::: Source data :::

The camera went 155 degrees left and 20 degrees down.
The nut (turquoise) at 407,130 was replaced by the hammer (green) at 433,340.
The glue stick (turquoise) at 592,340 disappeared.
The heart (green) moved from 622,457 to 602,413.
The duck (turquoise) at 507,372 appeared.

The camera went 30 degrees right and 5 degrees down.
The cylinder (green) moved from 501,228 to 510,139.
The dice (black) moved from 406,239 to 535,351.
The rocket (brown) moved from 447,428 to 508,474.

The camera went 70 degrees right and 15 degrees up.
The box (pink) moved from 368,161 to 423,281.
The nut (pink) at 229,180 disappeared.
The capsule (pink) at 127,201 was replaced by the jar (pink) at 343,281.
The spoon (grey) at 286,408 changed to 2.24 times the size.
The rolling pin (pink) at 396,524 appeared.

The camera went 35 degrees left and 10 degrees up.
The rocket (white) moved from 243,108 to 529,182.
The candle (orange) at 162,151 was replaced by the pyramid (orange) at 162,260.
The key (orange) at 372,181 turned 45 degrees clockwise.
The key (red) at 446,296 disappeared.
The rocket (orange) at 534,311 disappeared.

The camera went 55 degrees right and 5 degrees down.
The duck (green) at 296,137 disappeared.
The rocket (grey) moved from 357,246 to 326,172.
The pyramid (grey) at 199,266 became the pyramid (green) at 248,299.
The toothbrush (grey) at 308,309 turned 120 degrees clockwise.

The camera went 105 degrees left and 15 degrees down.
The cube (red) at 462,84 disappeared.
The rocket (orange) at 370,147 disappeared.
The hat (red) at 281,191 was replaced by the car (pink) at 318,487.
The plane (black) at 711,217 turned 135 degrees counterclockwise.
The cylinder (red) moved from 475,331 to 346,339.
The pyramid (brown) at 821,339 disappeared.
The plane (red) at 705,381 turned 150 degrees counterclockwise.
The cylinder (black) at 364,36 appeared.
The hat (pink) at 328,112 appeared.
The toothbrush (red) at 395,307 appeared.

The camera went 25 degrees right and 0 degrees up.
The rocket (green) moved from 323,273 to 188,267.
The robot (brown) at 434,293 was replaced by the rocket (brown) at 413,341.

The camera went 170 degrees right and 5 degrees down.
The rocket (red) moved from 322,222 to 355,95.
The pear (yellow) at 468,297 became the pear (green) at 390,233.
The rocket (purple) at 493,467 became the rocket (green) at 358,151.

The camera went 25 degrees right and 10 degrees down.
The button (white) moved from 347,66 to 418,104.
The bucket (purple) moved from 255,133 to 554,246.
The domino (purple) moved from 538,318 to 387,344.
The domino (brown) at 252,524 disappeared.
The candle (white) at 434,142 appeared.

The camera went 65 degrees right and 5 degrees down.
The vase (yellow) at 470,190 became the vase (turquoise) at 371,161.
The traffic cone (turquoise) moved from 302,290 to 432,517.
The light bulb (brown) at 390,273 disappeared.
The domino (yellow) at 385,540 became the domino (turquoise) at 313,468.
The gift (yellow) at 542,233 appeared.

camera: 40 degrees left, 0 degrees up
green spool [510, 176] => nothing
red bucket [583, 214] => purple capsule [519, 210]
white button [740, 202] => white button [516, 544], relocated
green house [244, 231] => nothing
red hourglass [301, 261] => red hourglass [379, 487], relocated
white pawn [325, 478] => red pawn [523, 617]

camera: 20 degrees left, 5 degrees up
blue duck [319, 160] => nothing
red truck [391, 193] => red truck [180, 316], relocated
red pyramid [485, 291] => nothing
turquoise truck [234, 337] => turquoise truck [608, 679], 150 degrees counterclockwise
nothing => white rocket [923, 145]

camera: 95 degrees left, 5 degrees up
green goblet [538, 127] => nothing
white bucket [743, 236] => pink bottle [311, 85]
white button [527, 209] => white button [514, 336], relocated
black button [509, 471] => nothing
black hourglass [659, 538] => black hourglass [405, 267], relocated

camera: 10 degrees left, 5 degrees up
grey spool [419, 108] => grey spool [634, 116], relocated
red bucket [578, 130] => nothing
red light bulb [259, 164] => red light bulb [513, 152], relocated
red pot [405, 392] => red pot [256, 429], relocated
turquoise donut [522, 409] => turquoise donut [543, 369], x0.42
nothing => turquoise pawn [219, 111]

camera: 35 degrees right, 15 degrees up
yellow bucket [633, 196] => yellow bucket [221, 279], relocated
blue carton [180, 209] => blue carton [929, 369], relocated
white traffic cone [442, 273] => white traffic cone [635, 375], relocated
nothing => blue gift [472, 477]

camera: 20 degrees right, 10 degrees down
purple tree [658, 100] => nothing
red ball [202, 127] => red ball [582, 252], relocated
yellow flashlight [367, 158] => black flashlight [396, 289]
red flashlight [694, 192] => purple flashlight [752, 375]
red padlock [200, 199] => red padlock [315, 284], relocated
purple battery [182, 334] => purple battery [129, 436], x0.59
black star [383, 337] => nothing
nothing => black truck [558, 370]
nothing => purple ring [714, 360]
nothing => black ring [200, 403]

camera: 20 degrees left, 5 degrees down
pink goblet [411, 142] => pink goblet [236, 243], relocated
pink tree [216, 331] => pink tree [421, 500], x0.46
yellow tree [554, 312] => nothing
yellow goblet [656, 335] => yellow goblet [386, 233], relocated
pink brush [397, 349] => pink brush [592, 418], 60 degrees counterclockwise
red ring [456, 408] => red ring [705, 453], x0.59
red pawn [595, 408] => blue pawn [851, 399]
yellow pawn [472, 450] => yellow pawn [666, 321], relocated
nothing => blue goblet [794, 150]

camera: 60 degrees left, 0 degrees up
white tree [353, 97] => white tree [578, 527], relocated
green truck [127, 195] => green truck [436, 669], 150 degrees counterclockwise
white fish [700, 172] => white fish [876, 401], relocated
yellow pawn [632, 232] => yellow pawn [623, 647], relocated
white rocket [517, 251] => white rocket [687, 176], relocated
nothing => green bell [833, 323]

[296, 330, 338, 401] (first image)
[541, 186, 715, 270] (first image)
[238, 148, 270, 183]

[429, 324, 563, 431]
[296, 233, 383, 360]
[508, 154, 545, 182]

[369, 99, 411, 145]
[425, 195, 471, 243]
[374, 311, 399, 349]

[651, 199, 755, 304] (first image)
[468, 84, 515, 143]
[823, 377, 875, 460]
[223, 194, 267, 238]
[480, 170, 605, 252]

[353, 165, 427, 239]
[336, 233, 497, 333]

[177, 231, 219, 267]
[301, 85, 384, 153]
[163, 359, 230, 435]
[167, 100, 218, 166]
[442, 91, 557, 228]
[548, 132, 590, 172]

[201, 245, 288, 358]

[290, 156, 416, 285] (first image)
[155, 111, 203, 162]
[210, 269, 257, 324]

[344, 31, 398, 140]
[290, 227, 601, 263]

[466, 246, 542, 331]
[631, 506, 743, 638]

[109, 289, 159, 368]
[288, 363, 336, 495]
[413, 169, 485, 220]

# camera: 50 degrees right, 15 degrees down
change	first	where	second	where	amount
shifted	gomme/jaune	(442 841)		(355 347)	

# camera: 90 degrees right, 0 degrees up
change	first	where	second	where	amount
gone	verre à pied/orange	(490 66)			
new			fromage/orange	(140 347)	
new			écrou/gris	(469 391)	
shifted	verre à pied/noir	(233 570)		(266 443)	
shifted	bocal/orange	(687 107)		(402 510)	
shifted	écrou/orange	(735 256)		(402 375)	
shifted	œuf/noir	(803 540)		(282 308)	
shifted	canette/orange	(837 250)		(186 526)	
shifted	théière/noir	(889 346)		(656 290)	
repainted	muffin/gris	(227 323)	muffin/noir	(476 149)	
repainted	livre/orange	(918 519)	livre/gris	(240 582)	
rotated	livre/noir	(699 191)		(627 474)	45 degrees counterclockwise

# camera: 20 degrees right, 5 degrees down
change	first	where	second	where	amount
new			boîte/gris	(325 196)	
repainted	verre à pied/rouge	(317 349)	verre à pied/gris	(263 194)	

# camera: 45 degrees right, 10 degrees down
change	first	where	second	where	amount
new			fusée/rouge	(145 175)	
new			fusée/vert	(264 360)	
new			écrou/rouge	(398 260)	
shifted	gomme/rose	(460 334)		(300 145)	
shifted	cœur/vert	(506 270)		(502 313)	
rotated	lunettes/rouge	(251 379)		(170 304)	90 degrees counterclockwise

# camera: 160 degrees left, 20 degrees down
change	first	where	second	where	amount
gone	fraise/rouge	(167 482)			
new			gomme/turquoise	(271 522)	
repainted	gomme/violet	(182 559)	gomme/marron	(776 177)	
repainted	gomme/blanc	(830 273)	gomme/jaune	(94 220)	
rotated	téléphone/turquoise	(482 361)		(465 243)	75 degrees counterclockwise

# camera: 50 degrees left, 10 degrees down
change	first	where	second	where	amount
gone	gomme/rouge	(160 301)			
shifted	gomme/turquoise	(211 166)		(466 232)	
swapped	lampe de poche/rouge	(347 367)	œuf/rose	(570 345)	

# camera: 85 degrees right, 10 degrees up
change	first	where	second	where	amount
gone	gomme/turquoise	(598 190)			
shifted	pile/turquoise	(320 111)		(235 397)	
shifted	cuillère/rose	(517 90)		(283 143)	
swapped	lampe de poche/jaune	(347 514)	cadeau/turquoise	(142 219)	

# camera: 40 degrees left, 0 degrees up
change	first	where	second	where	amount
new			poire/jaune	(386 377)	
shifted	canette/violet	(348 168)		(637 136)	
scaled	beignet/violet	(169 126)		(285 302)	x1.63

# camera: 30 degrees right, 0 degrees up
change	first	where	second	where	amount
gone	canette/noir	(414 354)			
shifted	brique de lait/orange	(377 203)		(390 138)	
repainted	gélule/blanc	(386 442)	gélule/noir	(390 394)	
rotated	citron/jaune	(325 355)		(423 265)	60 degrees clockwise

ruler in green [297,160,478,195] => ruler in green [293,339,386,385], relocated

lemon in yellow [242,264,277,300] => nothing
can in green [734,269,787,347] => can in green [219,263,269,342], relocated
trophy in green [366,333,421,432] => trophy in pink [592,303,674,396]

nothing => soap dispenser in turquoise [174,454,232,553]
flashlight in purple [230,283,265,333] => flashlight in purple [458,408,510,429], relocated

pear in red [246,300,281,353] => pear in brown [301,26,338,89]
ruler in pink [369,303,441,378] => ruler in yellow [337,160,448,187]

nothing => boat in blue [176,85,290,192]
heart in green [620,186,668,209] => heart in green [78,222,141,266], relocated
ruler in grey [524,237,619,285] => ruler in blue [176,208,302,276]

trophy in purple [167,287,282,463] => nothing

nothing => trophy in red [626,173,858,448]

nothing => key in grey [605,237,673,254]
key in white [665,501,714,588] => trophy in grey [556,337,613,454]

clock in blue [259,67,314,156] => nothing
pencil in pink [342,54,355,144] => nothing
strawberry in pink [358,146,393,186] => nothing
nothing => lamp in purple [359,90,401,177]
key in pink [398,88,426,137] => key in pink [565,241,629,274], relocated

:::

State how many lines of the records above hold the word "replaced", adding nothing beyond the number.

5